** Problem requirements **
Across the entries below, how many lines include "yellow"? Give the number and nothing else.

** Supplied information **
━━━━━━

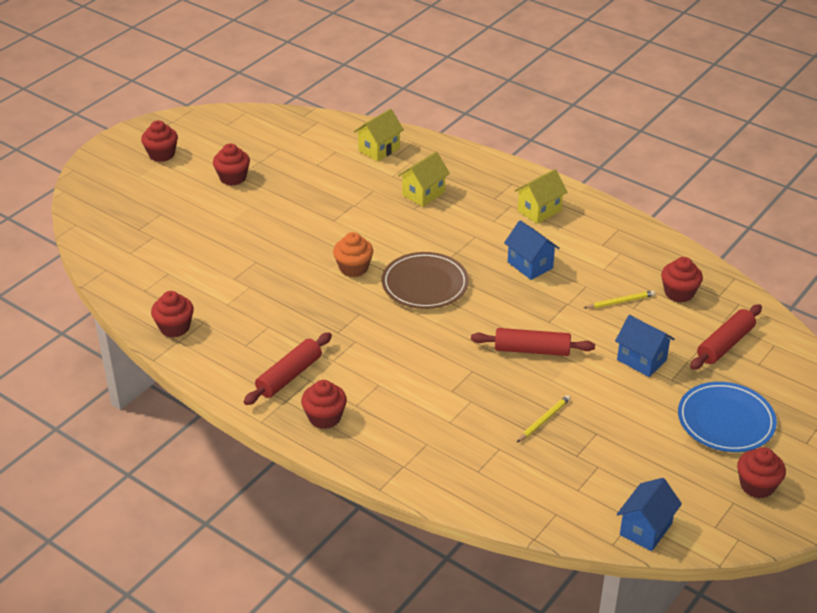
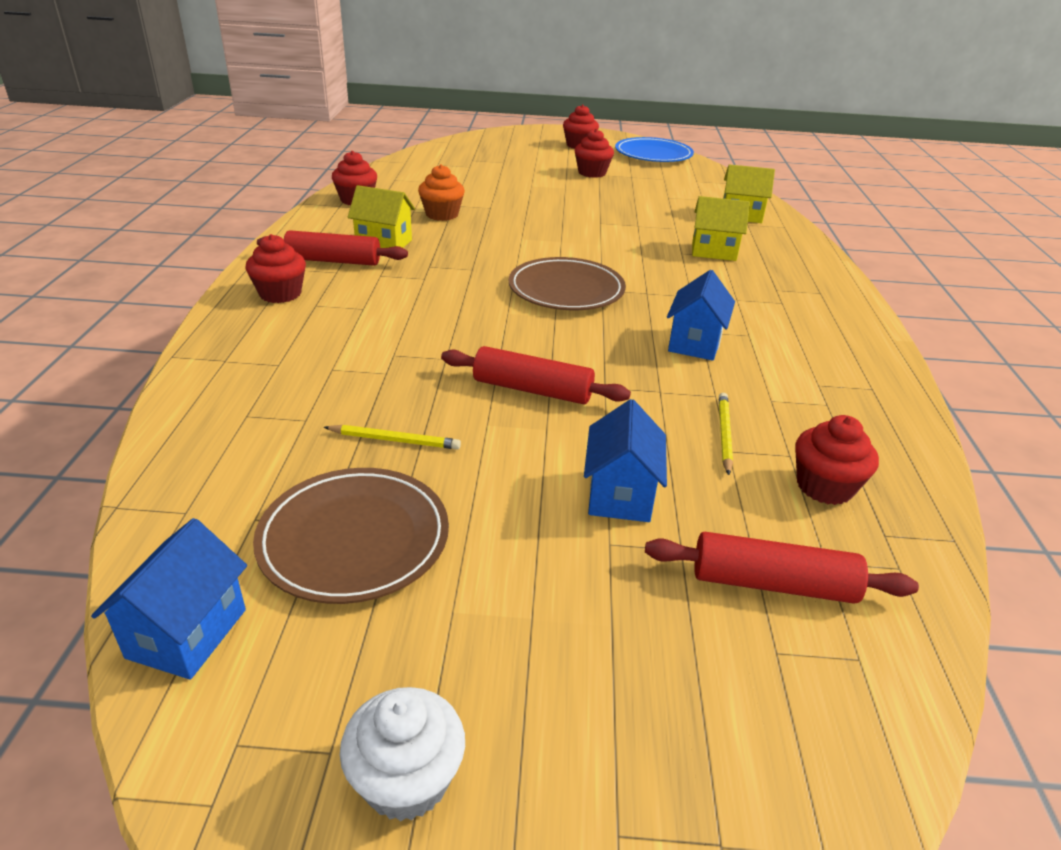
camera: 55 degrees right, 5 degrees down
orange cupcake [333,232,373,277] -> orange cupcake moved to [418,164,465,221]
red rolling pin [471,328,595,356] -> red rolling pin turned 45 degrees counterclockwise [441,346,631,404]
yellow house [514,169,567,224] -> yellow house moved to [348,185,415,248]
yellow pencil [584,290,655,309] -> yellow pencil turned 120 degrees counterclockwise [719,393,733,475]
blue house [617,478,682,551] -> blue house turned 75 degrees counterclockwise [91,518,247,680]
blue plate [678,382,777,452] -> blue plate moved to [615,137,694,162]
red cupcake [737,447,786,498] -> white cupcake [340,687,465,822]
none -> brown plate [253,468,449,604]

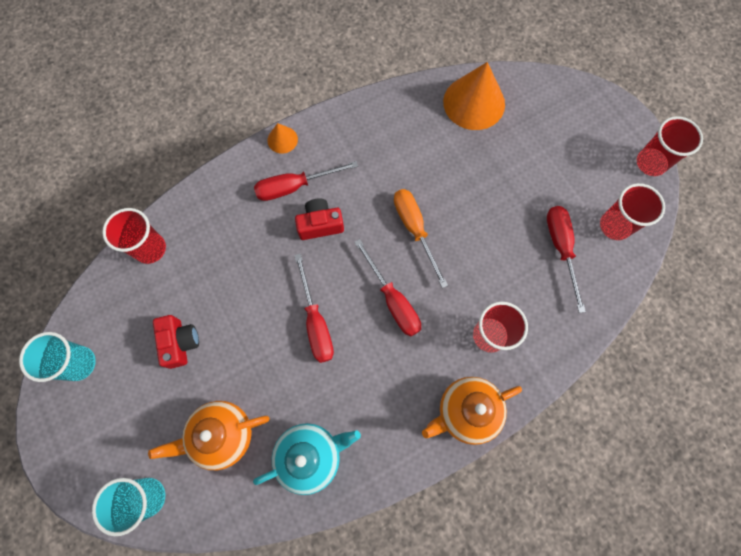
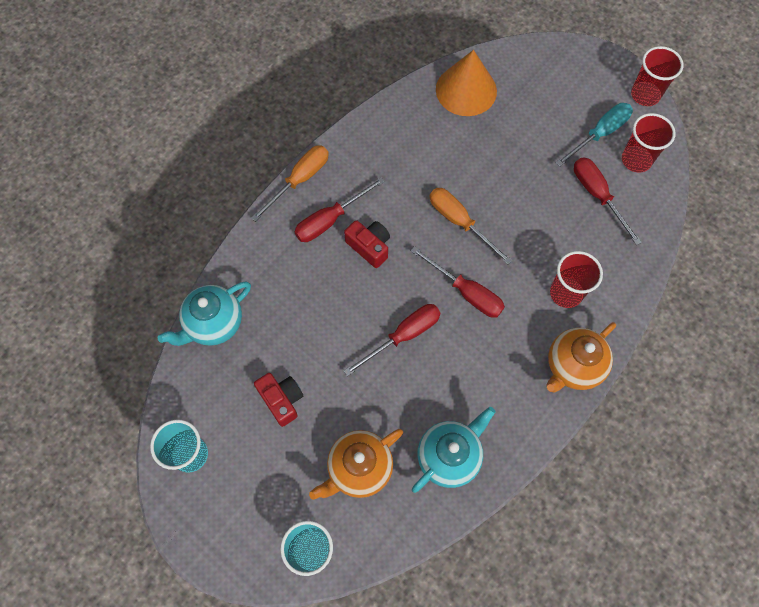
camera: 20 degrees left, 5 degrees down
red cup [102,208,166,264] -> turquoise teapot [158,281,251,346]
orange cone [267,123,298,154] -> orange screwdriver [251,145,329,222]
red screwdriver [294,253,334,363] -> red screwdriver turned 90 degrees counterclockwise [344,304,441,376]
red camera [295,199,344,240] -> red camera turned 75 degrees clockwise [344,220,390,268]
none -> turquoise screwdriver [556,103,633,167]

━━━━━━

** Response for this exercise **
2